**GOAL OF THE EXERCISE:**
Your answer must be the full listing, reproduced exactly, minus any pictures.

**RECORDS FOR PROCESSING:**
######
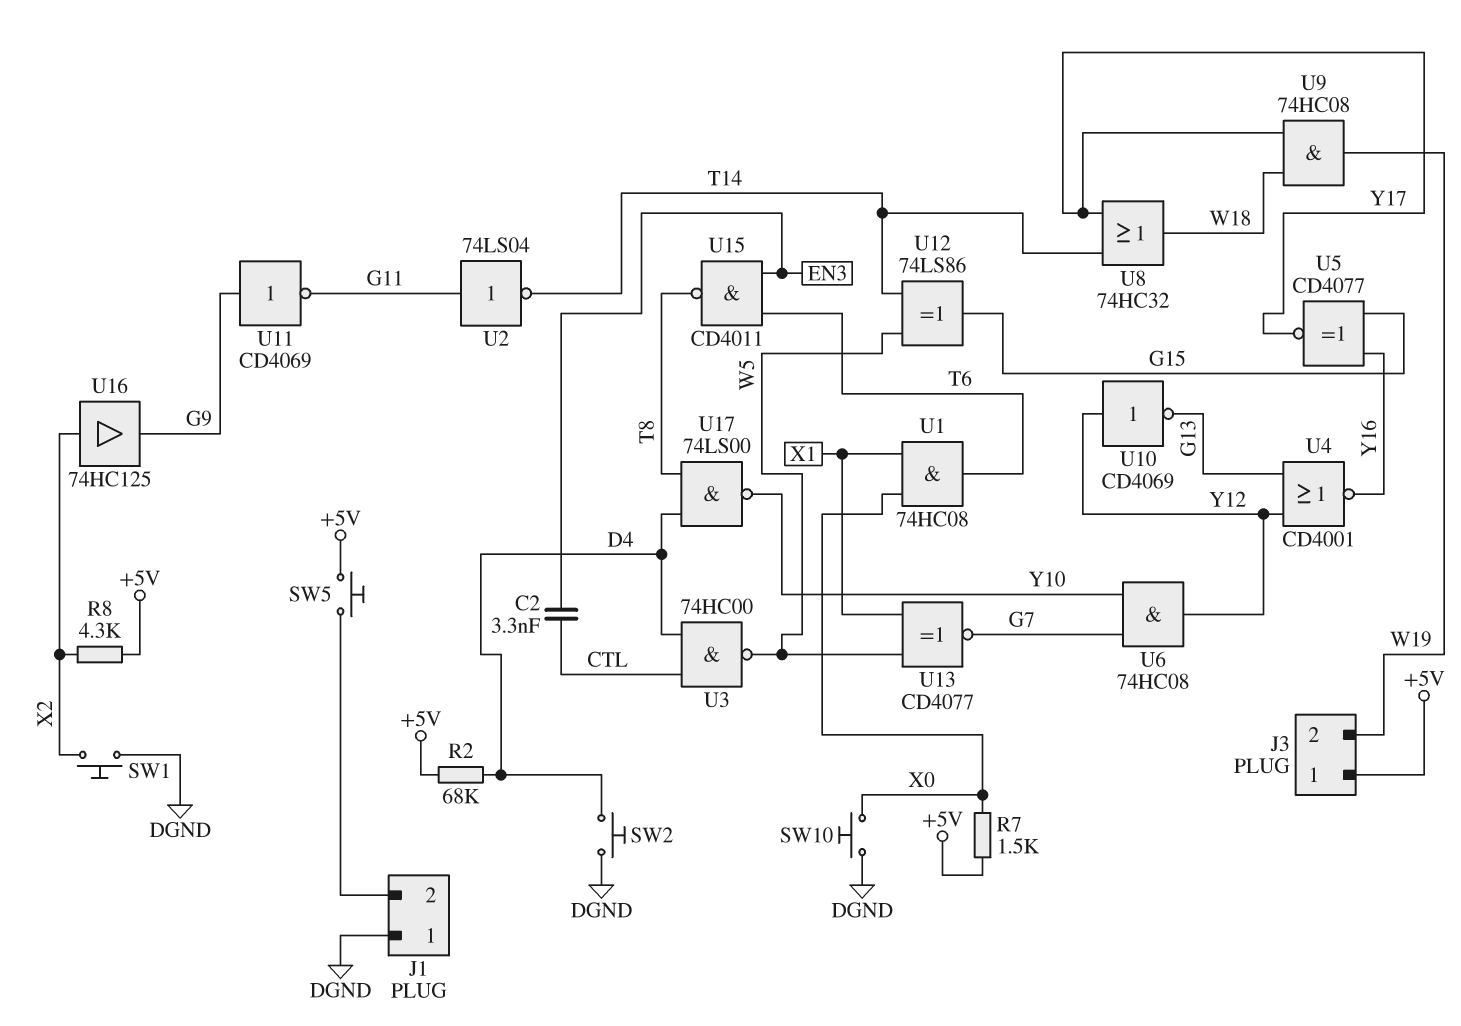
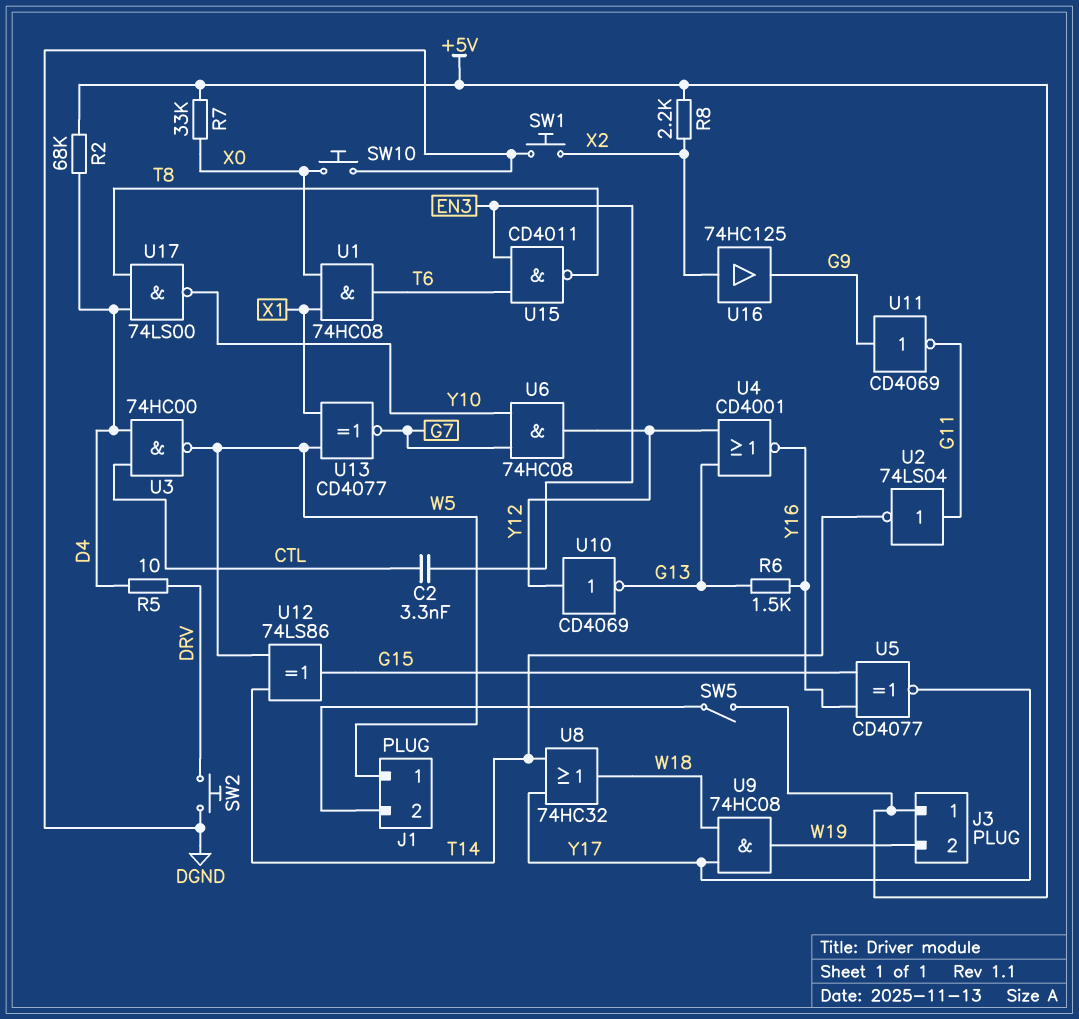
J1 pin 1: DGND -> W5
R5: none -> 10 (D4, DRV)
R6: none -> 1.5k (G13, Y16)
R7: 1.5k (+5V, X0) -> 33k (+5V, X0)
R8: 4.3k (+5V, X2) -> 2.2k (+5V, X2)
SW2: button (D4, DGND) -> button (DGND, DRV)
SW5: button (+5V, J1/2) -> switch (+5V, J1/2)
######
**SOLUTION TO THE EXERCISE:**
J1 pin 1: DGND -> W5
R5: none -> 10 (D4, DRV)
R6: none -> 1.5k (G13, Y16)
R7: 1.5k (+5V, X0) -> 33k (+5V, X0)
R8: 4.3k (+5V, X2) -> 2.2k (+5V, X2)
SW2: button (D4, DGND) -> button (DGND, DRV)
SW5: button (+5V, J1/2) -> switch (+5V, J1/2)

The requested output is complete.